*Work required*: Exactly reproduce the line containing "RFID2 pin SS: D5 -> A0" and all later lines to the end of the entries, leaving the pictures out of your copy.

*** Source information Section Begins ***

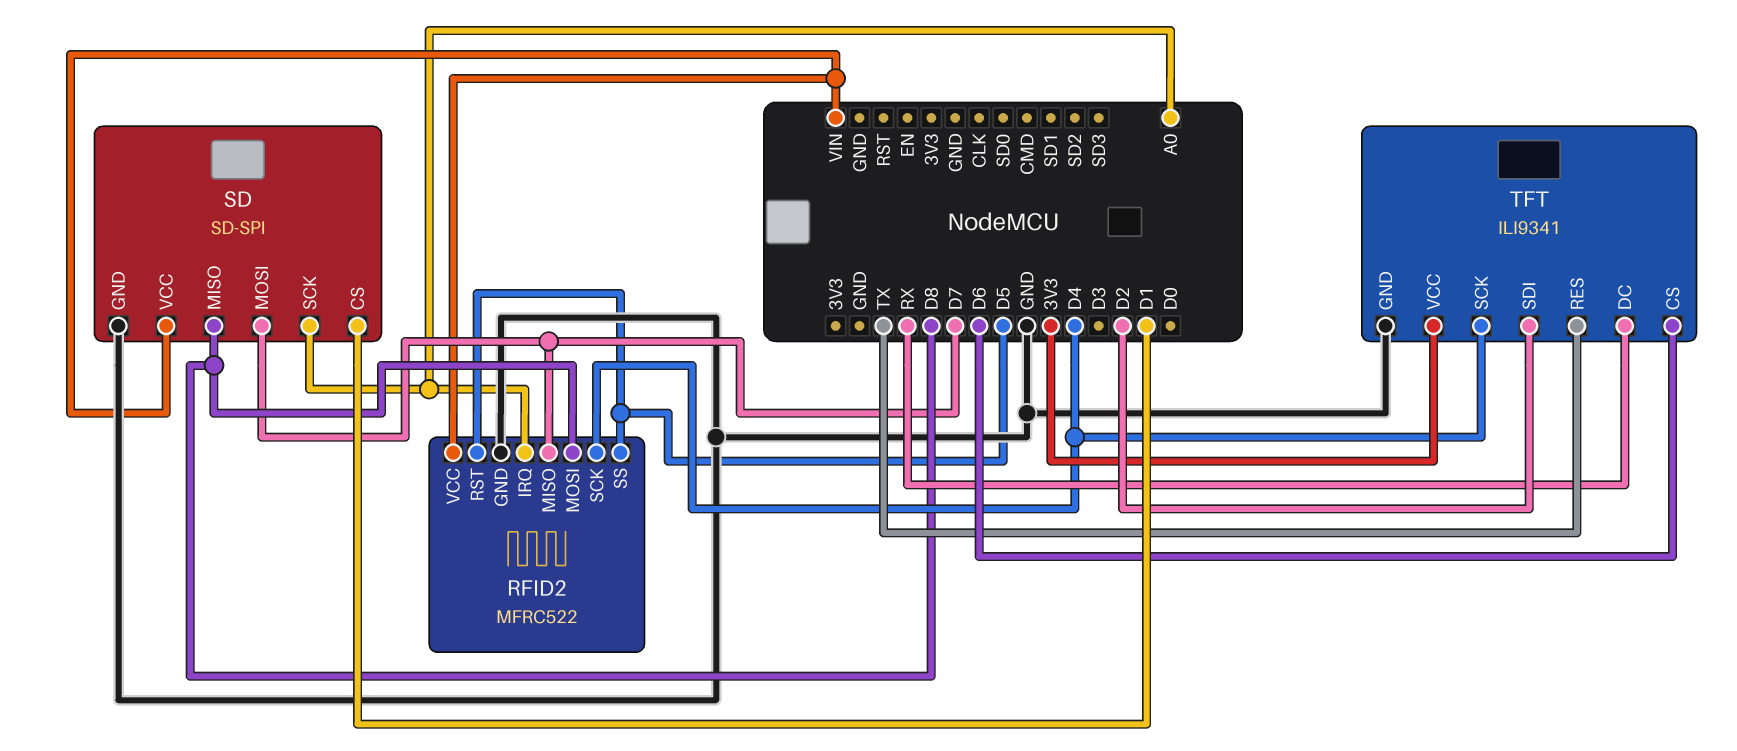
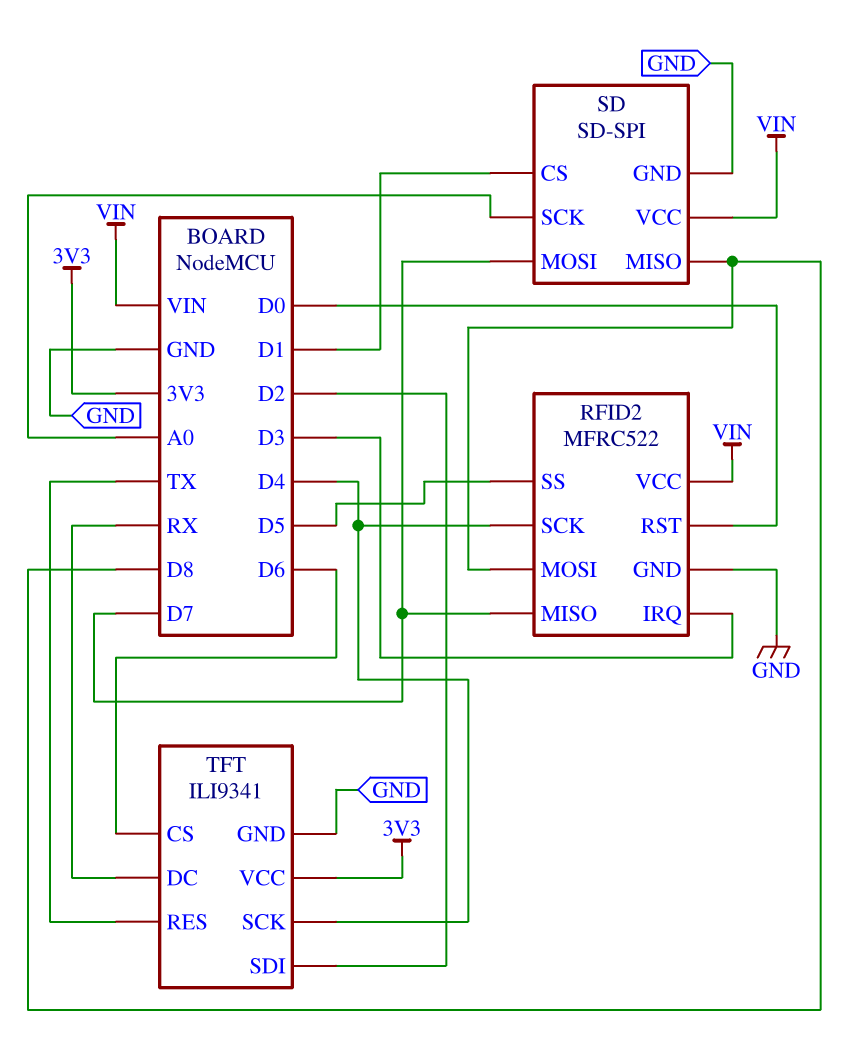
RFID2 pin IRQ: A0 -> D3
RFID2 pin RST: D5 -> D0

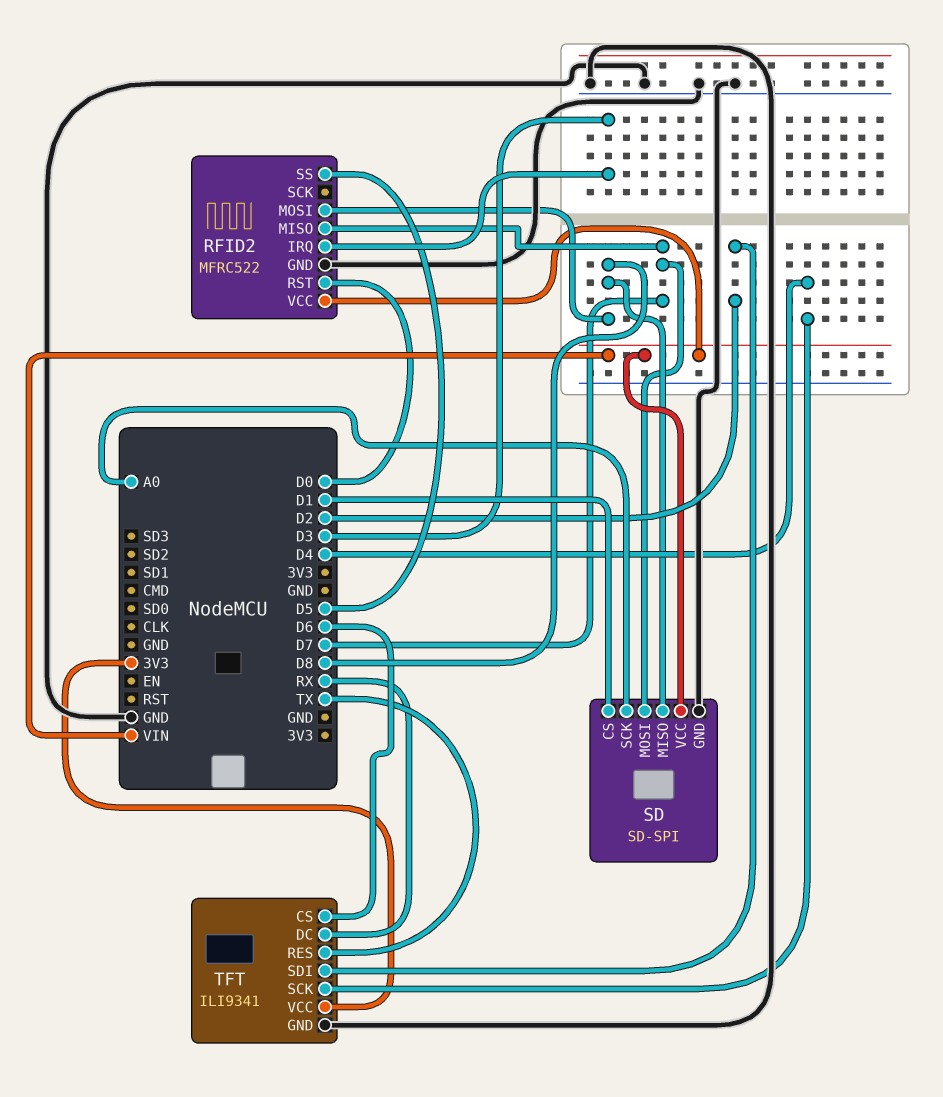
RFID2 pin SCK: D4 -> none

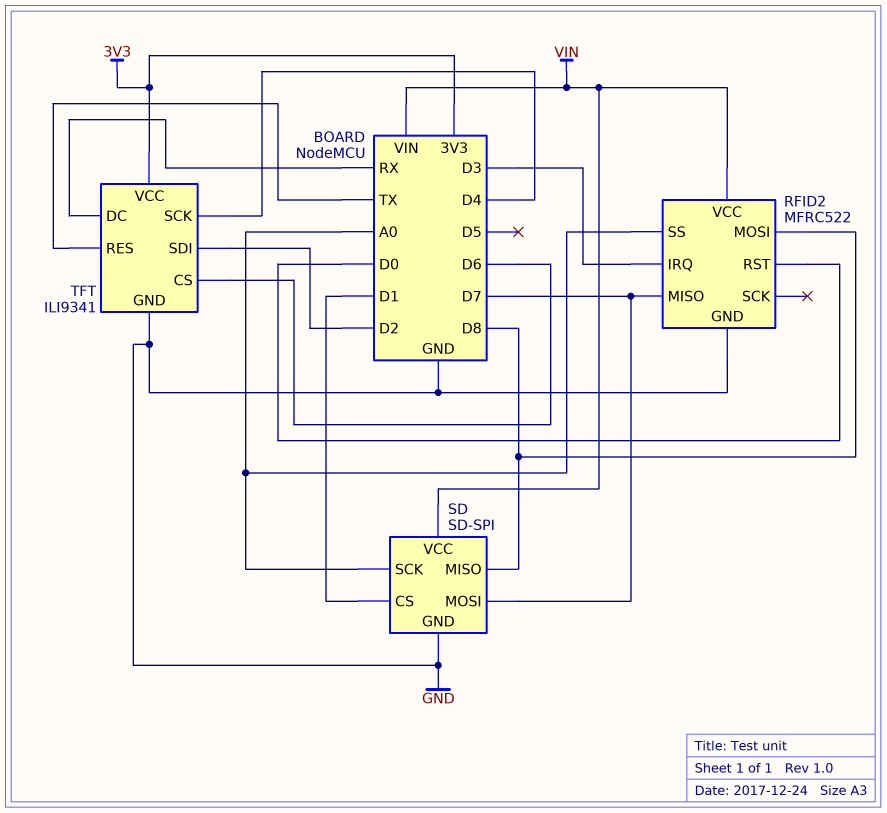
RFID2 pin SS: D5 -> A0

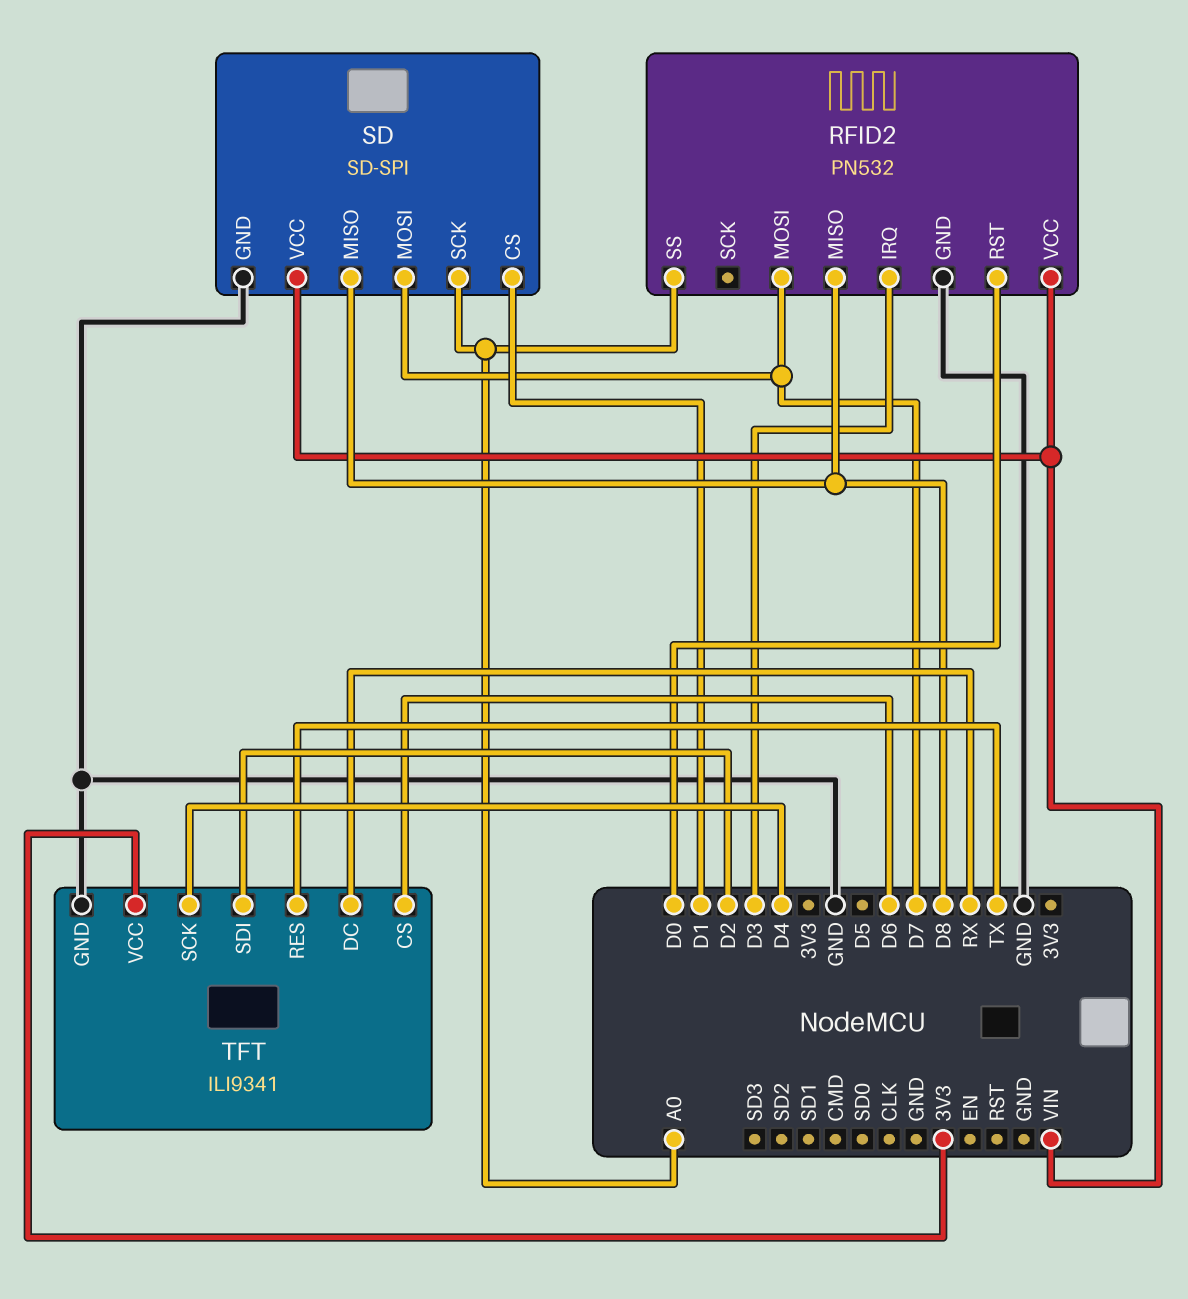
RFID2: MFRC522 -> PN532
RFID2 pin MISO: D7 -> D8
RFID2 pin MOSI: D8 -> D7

*** Source information Section Ends ***

*Solution*:
RFID2 pin SS: D5 -> A0

RFID2: MFRC522 -> PN532
RFID2 pin MISO: D7 -> D8
RFID2 pin MOSI: D8 -> D7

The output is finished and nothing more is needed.